**Activity:**
What is the number of lines in this listing that include the string "tertiary"? Answer with that number by itself.

**Records shown:**
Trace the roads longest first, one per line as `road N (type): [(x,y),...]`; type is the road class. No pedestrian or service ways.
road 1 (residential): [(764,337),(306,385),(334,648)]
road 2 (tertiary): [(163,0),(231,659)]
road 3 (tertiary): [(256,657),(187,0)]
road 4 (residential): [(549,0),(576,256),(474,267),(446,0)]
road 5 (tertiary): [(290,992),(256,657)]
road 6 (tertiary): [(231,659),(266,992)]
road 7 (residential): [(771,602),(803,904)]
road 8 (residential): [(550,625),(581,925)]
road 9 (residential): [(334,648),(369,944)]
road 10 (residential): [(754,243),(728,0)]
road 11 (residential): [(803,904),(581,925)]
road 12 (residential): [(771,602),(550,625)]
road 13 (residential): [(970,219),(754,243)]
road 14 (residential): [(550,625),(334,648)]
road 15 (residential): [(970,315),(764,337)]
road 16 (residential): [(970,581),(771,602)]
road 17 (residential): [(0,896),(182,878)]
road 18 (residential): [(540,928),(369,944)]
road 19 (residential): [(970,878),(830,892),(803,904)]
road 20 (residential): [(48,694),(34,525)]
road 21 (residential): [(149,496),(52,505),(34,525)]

**Solution to this task:**
4